- **Work instructions**
Select every line in the items that contains the string "pizz", and copy each one. Match case exactly.
* begin *
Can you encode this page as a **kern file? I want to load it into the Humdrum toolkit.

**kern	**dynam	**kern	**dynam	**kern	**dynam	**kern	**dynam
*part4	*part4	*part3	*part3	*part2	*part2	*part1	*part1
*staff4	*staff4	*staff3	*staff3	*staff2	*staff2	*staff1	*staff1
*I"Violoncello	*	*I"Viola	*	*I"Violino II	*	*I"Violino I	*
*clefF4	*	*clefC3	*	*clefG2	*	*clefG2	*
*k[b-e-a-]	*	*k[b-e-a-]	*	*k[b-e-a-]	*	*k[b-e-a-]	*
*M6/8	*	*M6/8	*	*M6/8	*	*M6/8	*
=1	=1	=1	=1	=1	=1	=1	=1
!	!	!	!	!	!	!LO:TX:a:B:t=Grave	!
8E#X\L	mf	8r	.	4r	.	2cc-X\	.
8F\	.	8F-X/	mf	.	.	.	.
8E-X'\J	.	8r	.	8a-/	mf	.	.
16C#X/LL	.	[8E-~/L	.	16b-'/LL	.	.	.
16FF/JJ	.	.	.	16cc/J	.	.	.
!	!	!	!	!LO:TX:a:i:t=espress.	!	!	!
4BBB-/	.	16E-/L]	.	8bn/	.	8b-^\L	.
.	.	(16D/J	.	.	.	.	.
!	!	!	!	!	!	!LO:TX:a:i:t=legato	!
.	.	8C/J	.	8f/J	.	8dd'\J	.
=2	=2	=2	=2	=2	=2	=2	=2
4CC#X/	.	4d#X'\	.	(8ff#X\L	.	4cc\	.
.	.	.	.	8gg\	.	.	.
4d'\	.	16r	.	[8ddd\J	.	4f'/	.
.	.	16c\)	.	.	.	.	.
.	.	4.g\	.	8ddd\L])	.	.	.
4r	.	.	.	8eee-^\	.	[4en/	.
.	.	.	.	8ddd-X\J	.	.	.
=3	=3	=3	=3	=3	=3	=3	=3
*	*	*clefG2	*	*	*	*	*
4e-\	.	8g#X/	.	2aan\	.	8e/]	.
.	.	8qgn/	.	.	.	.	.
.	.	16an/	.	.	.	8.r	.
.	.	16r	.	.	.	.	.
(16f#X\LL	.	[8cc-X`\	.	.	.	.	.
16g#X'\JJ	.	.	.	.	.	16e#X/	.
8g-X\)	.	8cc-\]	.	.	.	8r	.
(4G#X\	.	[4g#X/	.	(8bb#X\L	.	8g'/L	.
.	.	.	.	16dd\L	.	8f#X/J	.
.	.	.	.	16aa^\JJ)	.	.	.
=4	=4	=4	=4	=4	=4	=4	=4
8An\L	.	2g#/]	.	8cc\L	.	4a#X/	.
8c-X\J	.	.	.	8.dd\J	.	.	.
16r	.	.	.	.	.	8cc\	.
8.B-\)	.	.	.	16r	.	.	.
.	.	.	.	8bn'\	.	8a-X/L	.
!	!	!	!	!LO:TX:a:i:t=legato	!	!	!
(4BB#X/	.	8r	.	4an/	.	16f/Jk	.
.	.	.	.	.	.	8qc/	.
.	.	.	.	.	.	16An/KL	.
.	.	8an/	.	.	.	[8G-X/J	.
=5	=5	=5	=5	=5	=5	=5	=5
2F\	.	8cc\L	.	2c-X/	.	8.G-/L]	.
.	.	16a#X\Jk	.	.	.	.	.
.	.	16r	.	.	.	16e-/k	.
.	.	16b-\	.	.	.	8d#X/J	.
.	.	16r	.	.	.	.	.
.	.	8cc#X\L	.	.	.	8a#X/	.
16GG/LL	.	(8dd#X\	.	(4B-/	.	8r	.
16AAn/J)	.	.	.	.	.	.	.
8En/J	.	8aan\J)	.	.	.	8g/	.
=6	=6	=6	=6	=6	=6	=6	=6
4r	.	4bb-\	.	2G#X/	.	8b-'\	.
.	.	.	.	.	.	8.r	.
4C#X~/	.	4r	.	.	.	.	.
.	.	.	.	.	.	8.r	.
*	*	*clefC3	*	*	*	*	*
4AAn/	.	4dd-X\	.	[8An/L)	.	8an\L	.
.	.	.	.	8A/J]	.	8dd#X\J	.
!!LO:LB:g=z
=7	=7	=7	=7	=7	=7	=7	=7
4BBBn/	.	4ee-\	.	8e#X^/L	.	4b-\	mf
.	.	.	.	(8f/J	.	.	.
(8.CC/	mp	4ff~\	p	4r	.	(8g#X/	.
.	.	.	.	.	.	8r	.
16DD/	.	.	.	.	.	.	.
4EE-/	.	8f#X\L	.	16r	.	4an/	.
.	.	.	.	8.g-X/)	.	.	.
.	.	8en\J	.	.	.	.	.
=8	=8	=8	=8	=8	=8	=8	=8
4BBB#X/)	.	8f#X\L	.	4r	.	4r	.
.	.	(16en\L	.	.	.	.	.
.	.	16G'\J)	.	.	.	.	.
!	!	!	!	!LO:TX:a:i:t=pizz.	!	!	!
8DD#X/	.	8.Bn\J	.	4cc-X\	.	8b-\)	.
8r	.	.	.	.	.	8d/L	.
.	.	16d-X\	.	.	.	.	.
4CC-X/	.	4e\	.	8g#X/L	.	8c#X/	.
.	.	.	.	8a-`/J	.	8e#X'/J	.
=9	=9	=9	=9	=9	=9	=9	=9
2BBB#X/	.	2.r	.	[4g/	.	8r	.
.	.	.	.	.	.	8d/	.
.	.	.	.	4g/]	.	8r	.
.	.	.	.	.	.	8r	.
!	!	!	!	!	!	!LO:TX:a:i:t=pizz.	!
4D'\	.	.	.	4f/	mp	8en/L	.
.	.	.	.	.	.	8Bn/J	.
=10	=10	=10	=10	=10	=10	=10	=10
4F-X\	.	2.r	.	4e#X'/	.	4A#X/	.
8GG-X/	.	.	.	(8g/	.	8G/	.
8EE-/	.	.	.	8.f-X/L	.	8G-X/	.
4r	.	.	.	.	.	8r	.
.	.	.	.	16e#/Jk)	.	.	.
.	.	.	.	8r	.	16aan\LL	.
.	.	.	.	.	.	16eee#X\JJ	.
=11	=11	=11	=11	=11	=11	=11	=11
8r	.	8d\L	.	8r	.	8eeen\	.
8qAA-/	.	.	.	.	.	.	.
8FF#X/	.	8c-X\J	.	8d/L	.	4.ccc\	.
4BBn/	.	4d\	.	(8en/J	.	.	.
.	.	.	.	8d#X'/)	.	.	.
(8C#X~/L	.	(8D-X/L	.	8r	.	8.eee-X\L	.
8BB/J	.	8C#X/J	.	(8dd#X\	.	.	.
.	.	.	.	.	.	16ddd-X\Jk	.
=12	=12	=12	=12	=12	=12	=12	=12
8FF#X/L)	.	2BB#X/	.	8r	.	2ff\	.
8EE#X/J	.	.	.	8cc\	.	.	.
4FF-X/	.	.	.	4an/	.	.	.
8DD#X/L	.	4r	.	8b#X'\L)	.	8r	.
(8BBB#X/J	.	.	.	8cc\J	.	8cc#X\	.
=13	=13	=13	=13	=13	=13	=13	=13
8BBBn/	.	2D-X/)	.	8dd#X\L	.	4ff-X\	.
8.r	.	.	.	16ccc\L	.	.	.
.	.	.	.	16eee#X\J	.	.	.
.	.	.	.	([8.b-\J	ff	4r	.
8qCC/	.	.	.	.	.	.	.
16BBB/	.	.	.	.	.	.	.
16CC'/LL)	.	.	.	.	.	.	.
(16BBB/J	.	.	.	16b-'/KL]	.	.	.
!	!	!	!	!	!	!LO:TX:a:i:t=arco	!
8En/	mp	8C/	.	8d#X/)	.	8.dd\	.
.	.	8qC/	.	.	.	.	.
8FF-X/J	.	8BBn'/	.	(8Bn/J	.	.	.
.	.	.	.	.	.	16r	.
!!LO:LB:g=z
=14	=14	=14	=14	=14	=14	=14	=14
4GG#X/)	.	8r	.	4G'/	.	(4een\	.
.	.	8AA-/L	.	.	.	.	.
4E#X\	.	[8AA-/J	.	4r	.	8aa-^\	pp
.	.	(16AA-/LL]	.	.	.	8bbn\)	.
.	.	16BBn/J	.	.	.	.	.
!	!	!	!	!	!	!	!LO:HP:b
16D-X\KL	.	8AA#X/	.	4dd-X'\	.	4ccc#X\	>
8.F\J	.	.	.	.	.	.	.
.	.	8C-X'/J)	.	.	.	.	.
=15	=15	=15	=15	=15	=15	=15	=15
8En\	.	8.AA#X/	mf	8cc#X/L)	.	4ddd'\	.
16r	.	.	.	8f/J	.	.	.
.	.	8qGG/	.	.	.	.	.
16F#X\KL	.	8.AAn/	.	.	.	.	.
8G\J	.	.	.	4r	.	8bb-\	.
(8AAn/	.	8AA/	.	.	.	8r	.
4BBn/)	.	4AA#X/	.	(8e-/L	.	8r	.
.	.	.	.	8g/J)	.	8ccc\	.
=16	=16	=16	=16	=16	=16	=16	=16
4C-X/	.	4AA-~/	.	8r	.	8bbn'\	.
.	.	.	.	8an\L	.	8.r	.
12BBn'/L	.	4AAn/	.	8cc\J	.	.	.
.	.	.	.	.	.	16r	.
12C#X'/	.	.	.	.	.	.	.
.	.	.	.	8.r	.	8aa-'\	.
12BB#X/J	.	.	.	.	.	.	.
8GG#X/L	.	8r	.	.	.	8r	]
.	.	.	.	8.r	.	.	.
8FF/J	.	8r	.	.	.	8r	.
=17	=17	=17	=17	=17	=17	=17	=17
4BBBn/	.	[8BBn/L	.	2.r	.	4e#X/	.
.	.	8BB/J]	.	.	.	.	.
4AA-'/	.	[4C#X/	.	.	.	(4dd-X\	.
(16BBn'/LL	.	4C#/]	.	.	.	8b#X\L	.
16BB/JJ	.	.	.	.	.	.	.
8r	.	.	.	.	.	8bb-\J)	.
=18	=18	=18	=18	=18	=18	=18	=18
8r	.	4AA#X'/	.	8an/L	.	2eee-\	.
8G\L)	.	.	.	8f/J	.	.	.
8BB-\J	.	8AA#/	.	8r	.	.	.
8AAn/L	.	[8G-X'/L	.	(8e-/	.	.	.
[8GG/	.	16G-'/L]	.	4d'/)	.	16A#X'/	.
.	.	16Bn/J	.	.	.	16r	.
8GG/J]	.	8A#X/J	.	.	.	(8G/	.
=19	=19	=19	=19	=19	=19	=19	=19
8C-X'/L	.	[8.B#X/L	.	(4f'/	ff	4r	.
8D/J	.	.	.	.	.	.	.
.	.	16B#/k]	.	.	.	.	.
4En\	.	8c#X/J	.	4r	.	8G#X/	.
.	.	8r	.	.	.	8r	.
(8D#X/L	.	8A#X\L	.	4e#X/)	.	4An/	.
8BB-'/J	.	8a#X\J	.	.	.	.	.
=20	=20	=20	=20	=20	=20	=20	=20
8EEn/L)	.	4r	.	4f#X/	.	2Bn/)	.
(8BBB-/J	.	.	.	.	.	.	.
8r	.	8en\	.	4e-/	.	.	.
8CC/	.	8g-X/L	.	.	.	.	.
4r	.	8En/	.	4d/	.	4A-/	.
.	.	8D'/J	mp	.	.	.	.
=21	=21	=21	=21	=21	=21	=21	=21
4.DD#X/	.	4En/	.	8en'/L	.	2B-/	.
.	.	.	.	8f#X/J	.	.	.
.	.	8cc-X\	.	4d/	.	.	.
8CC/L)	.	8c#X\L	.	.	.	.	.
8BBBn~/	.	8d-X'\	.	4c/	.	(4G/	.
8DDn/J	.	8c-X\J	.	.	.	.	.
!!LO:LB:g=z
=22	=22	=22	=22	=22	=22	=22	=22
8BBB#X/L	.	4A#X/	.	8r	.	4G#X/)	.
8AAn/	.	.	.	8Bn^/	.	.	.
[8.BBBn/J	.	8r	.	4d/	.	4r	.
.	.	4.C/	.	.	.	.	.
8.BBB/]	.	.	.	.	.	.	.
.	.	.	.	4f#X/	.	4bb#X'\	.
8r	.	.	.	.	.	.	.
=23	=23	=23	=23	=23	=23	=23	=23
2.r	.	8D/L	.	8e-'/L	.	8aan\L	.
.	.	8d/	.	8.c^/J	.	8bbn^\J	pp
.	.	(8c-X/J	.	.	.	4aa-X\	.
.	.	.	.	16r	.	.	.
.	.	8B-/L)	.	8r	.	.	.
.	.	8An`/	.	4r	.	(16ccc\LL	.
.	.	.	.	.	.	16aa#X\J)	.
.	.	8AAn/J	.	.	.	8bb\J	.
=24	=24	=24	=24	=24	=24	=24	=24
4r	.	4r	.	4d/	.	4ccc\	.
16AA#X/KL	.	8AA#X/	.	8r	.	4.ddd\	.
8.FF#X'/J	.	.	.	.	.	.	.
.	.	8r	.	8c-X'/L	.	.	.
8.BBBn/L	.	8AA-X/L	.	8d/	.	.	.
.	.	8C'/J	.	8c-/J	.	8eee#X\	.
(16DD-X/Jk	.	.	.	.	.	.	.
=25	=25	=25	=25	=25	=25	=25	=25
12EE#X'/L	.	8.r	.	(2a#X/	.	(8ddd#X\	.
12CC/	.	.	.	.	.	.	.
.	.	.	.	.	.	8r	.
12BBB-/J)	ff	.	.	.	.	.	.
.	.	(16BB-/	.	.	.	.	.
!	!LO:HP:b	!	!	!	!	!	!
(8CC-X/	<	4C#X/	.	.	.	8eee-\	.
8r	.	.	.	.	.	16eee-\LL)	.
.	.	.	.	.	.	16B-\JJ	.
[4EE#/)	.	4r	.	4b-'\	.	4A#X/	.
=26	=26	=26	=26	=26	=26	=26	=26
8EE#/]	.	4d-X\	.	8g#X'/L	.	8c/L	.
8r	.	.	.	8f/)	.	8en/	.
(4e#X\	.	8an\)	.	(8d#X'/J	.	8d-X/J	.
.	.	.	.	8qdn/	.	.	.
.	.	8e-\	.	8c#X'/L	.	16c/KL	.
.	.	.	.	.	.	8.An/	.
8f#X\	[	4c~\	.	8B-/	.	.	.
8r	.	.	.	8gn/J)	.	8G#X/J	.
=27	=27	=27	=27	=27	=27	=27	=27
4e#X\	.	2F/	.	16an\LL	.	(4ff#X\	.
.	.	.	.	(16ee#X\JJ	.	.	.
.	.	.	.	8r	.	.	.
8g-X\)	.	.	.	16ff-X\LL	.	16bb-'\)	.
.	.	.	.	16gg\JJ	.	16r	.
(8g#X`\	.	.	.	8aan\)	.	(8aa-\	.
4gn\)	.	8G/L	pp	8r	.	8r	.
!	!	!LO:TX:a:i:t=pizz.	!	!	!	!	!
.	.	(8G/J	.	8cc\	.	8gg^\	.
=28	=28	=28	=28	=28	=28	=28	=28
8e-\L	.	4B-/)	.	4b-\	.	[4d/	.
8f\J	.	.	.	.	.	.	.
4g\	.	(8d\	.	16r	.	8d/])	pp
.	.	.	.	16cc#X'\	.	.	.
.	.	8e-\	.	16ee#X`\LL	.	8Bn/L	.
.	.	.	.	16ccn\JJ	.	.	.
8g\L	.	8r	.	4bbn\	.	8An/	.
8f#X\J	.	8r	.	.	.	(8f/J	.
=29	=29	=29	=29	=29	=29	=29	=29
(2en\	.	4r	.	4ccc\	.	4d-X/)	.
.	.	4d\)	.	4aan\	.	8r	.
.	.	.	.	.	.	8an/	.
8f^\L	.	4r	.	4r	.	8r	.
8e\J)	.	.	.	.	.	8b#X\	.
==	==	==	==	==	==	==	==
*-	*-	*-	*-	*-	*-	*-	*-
* end *
- **Result for this exercise**
!	!	!	!	!LO:TX:a:i:t=pizz.	!	!	!
!	!	!	!	!	!	!LO:TX:a:i:t=pizz.	!
!	!	!LO:TX:a:i:t=pizz.	!	!	!	!	!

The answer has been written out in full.